▶ [Data items]
· · · · · · ·

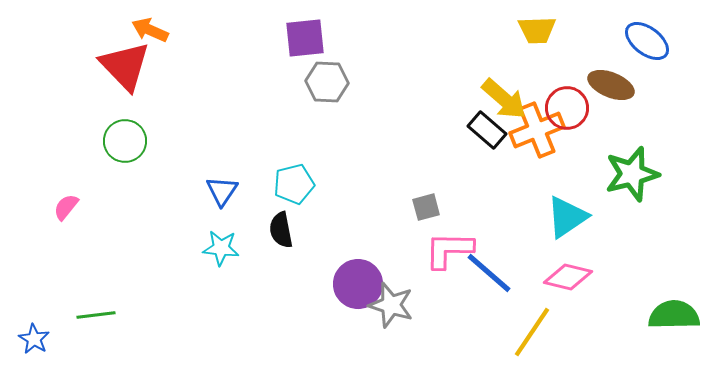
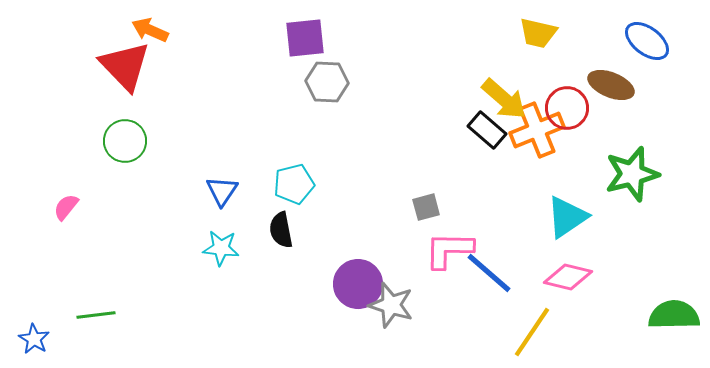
yellow trapezoid: moved 1 px right, 3 px down; rotated 15 degrees clockwise
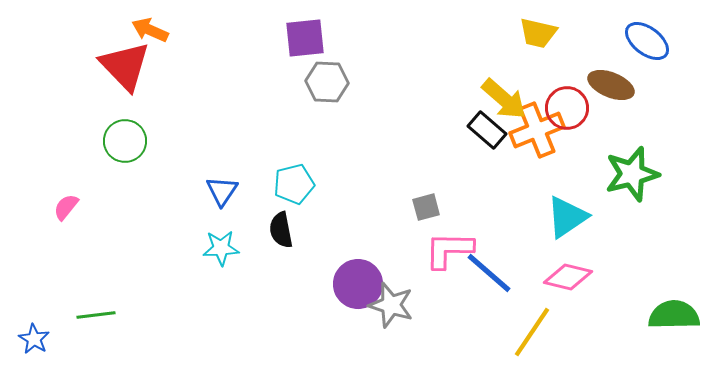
cyan star: rotated 9 degrees counterclockwise
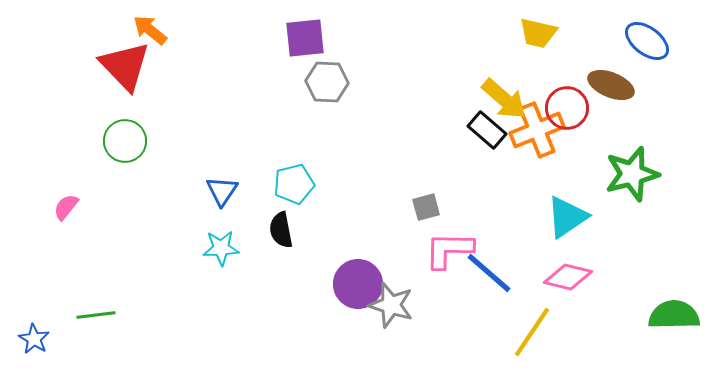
orange arrow: rotated 15 degrees clockwise
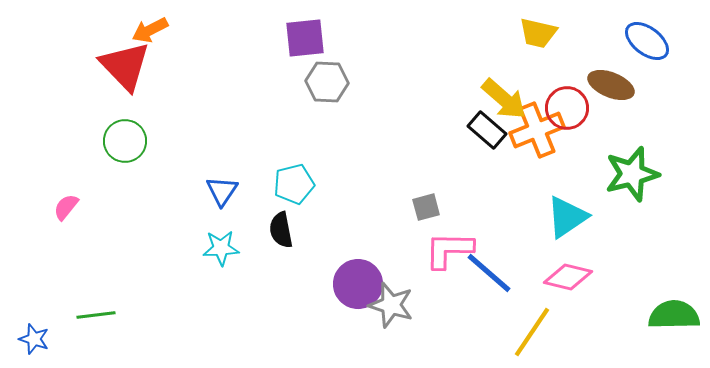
orange arrow: rotated 66 degrees counterclockwise
blue star: rotated 12 degrees counterclockwise
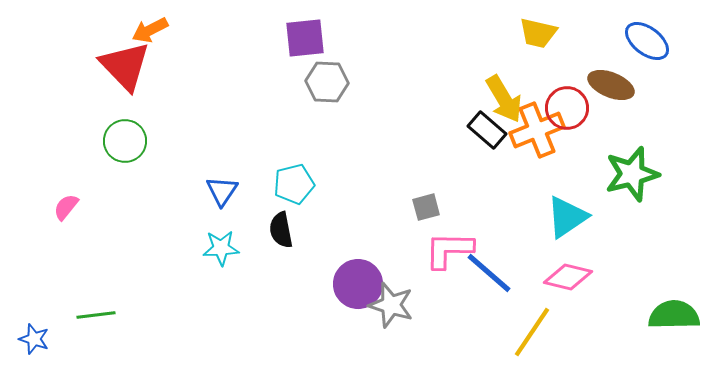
yellow arrow: rotated 18 degrees clockwise
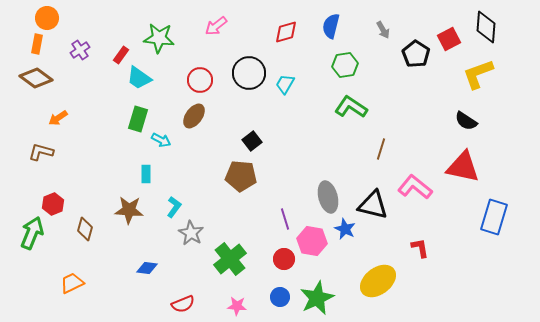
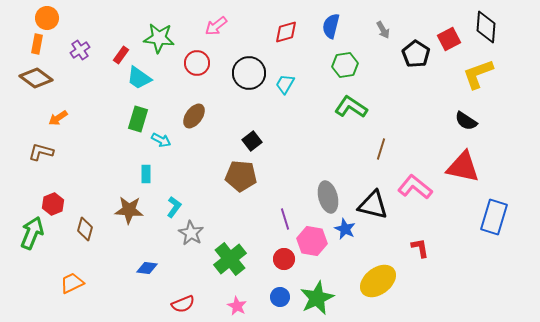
red circle at (200, 80): moved 3 px left, 17 px up
pink star at (237, 306): rotated 24 degrees clockwise
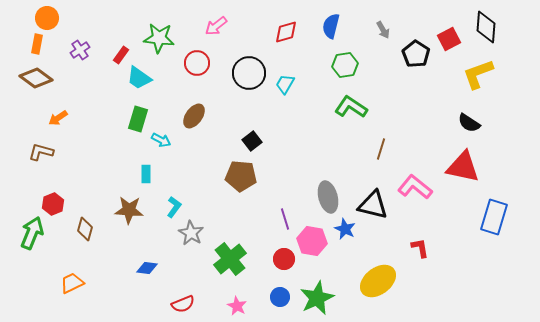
black semicircle at (466, 121): moved 3 px right, 2 px down
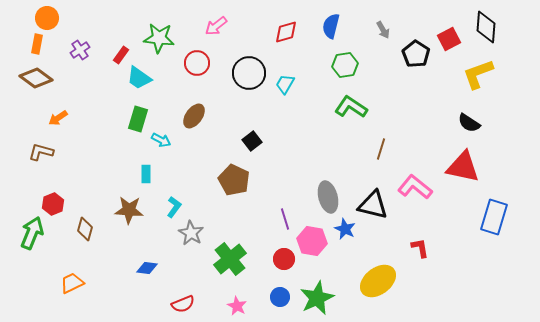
brown pentagon at (241, 176): moved 7 px left, 4 px down; rotated 20 degrees clockwise
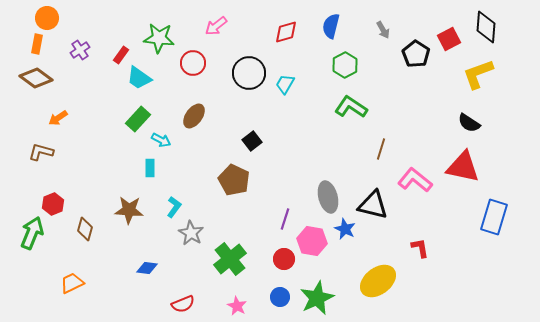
red circle at (197, 63): moved 4 px left
green hexagon at (345, 65): rotated 20 degrees counterclockwise
green rectangle at (138, 119): rotated 25 degrees clockwise
cyan rectangle at (146, 174): moved 4 px right, 6 px up
pink L-shape at (415, 187): moved 7 px up
purple line at (285, 219): rotated 35 degrees clockwise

· · · · · · ·

▶ [EXERCISE PROMPT] Return all of the lines above word for word, but leave out the pictures.

▶ [EXPECTED ANSWER]
yellow trapezoid: moved 1 px right, 3 px down; rotated 15 degrees clockwise
cyan star: rotated 9 degrees counterclockwise
orange arrow: rotated 15 degrees clockwise
orange arrow: rotated 66 degrees counterclockwise
blue star: rotated 12 degrees counterclockwise
yellow arrow: rotated 18 degrees clockwise
red circle at (200, 80): moved 3 px left, 17 px up
pink star at (237, 306): rotated 24 degrees clockwise
black semicircle at (466, 121): moved 3 px right, 2 px down
brown pentagon at (241, 176): moved 7 px left, 4 px down; rotated 20 degrees clockwise
red circle at (197, 63): moved 4 px left
green hexagon at (345, 65): rotated 20 degrees counterclockwise
green rectangle at (138, 119): rotated 25 degrees clockwise
cyan rectangle at (146, 174): moved 4 px right, 6 px up
pink L-shape at (415, 187): moved 7 px up
purple line at (285, 219): rotated 35 degrees clockwise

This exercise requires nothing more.